Write out only the lines from the line that holds "(589, 412) = (393, 135): blue" to the end of the listing below, inclusive, with the pictures omitted.

——————

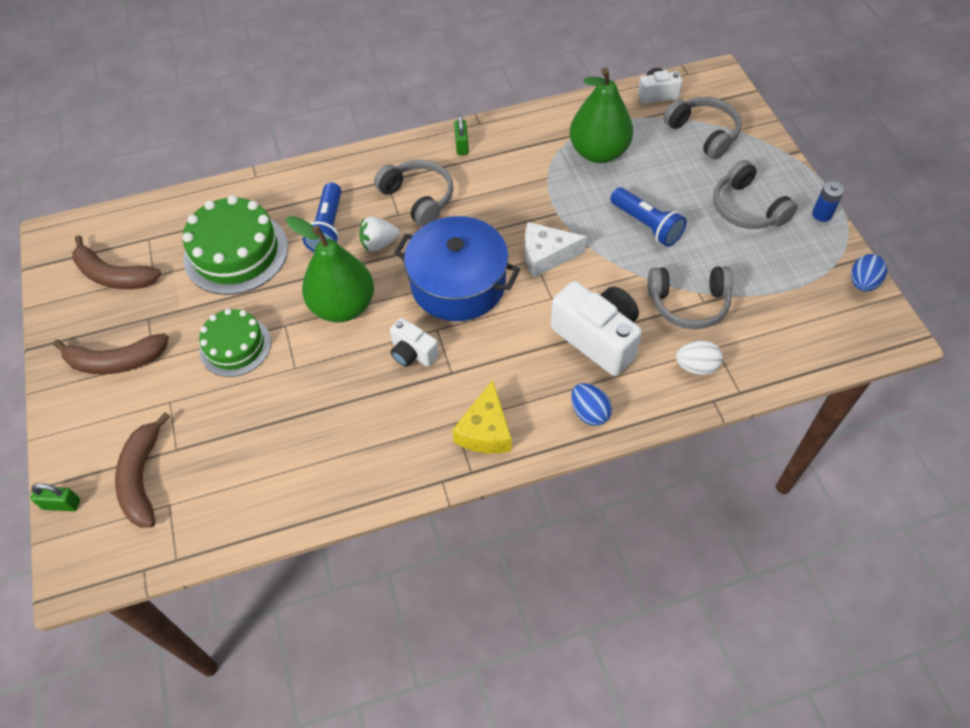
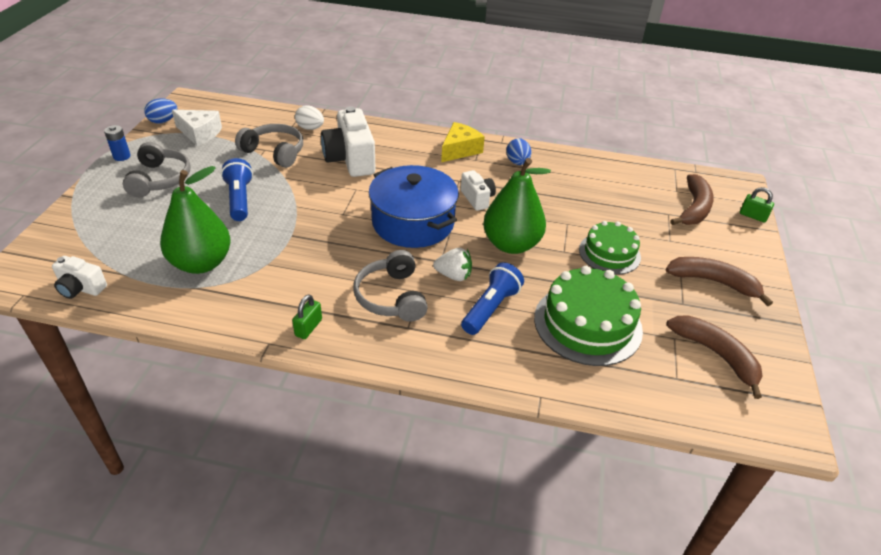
camera: 155 degrees left, 15 degrees down
(546, 256) = (332, 212): white cheese -> white cheese (199, 133)
(589, 412) = (393, 135): blue egg -> blue egg (517, 162)
(703, 133) = (102, 238): grey headphones -> none

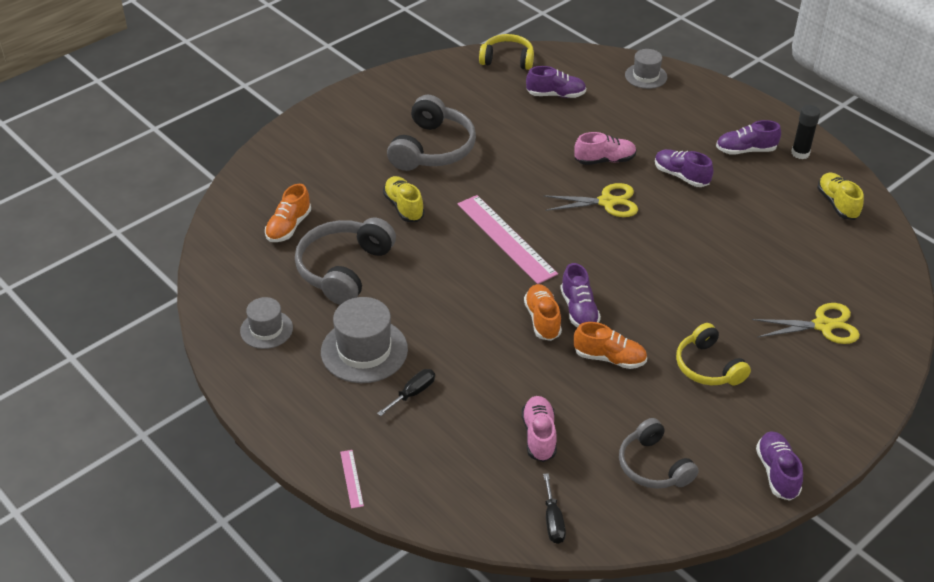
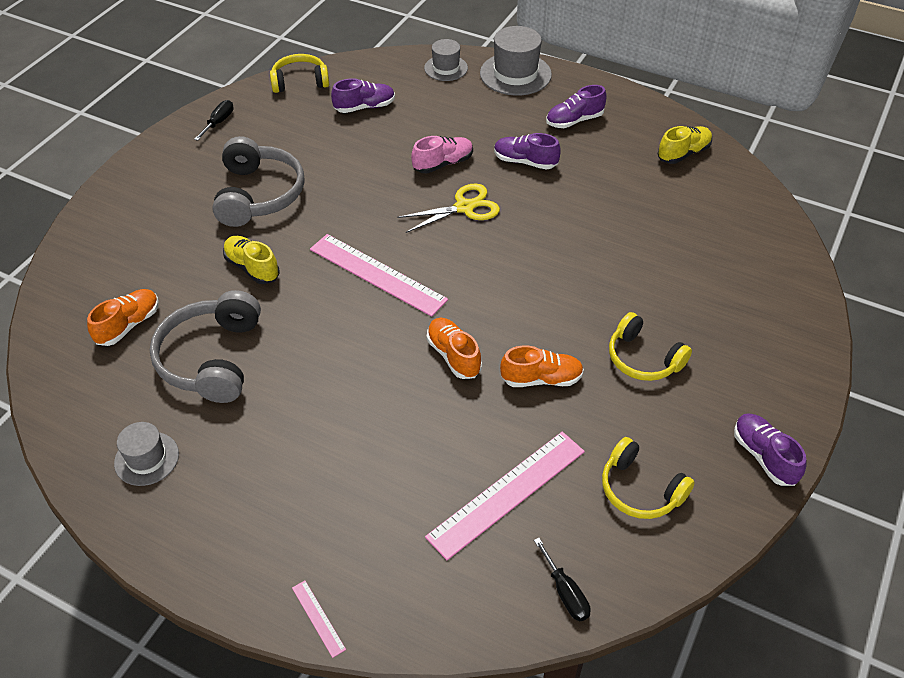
camera: 20 degrees left, 5 degrees up
(288, 226) = (128, 325): orange shoe -> orange shoe turned 150 degrees counterclockwise
(364, 350) = (272, 450): grey hat -> grey hat (515, 74)
(413, 393) = (348, 486): black screwdriver -> black screwdriver (219, 122)
(539, 436) = (507, 493): pink shoe -> pink ruler
(579, 310) = (486, 334): purple shoe -> none
(653, 466) = (640, 490): grey headphones -> yellow headphones
(800, 153) = (626, 111): black glue stick -> none
(823, 325) = (730, 282): yellow scissors -> none
(837, 204) = (683, 153): yellow shoe -> yellow shoe turned 90 degrees clockwise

——————

(TASK OUTPUT)
(589, 412) = (393, 135): blue egg -> blue egg (517, 162)
(703, 133) = (102, 238): grey headphones -> none

camera: 20 degrees left, 5 degrees up
(288, 226) = (128, 325): orange shoe -> orange shoe turned 150 degrees counterclockwise
(364, 350) = (272, 450): grey hat -> grey hat (515, 74)
(413, 393) = (348, 486): black screwdriver -> black screwdriver (219, 122)
(539, 436) = (507, 493): pink shoe -> pink ruler
(579, 310) = (486, 334): purple shoe -> none
(653, 466) = (640, 490): grey headphones -> yellow headphones
(800, 153) = (626, 111): black glue stick -> none
(823, 325) = (730, 282): yellow scissors -> none
(837, 204) = (683, 153): yellow shoe -> yellow shoe turned 90 degrees clockwise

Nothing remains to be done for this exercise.